What needs to be done
Transcribe exactly the lines from the one containing "C10: 1.5nF (+5V, GND) -> 1.5nF (GND, N16)" through the last line of the listing below, inclusive, and nothing beyond them.
BEGIN
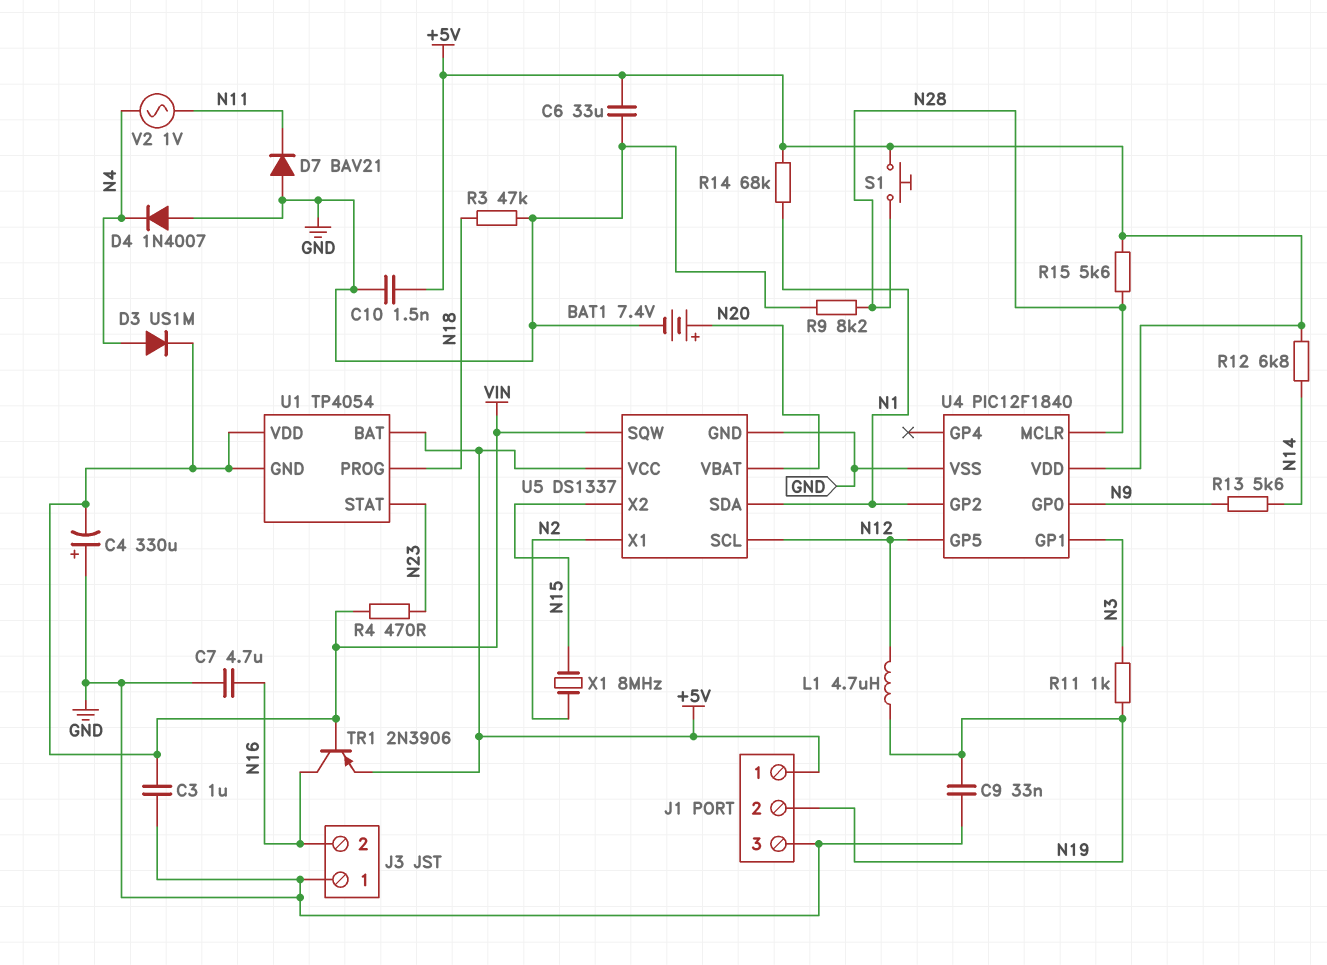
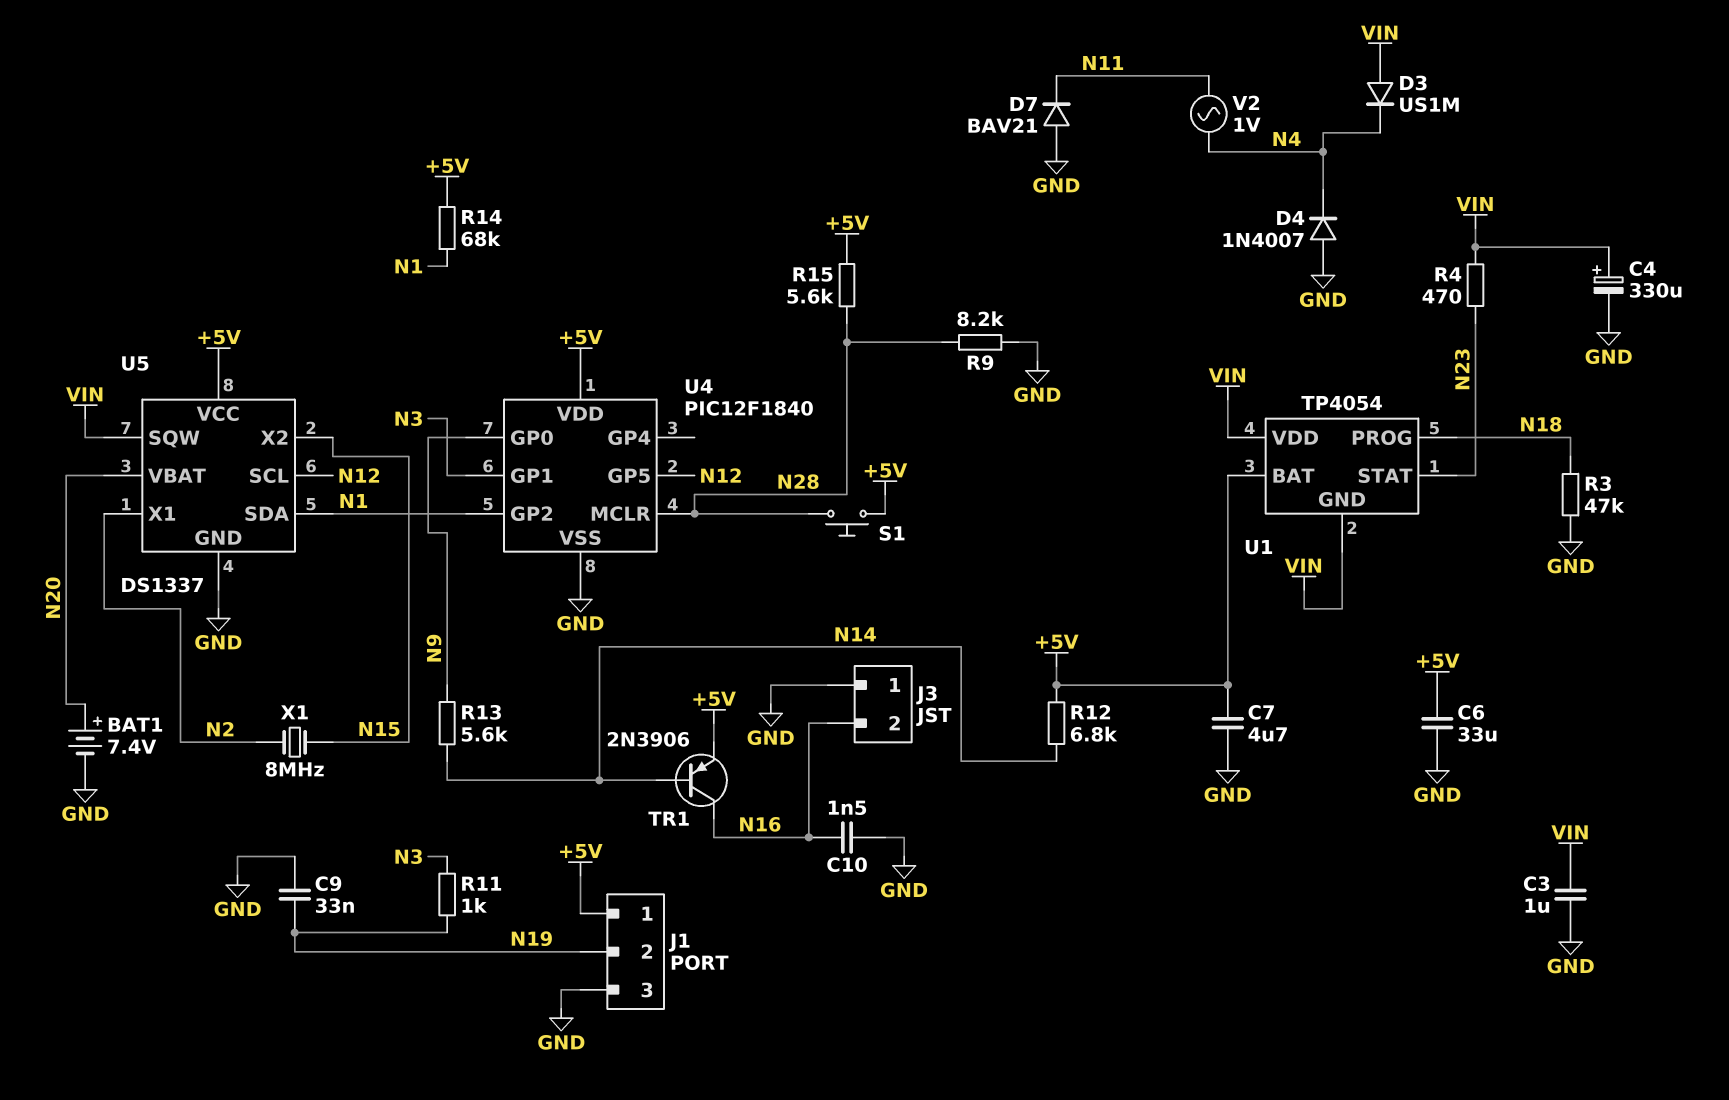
C4: 330uF (plus GND, minus VIN) -> 330uF (plus VIN, minus GND)
C7: 4.7uF (GND, N16) -> 4.7uF (+5V, GND)
C10: 1.5nF (+5V, GND) -> 1.5nF (GND, N16)
D3: diode US1M (A N4, K VIN) -> diode US1M (A VIN, K N4)
L1: 4.7uH (N12, N19) -> none
TR1: PNP 2N3906 (B VIN, C N16, E +5V) -> PNP 2N3906 (B N14, C N16, E +5V)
END
Completed exercise
C10: 1.5nF (+5V, GND) -> 1.5nF (GND, N16)
D3: diode US1M (A N4, K VIN) -> diode US1M (A VIN, K N4)
L1: 4.7uH (N12, N19) -> none
TR1: PNP 2N3906 (B VIN, C N16, E +5V) -> PNP 2N3906 (B N14, C N16, E +5V)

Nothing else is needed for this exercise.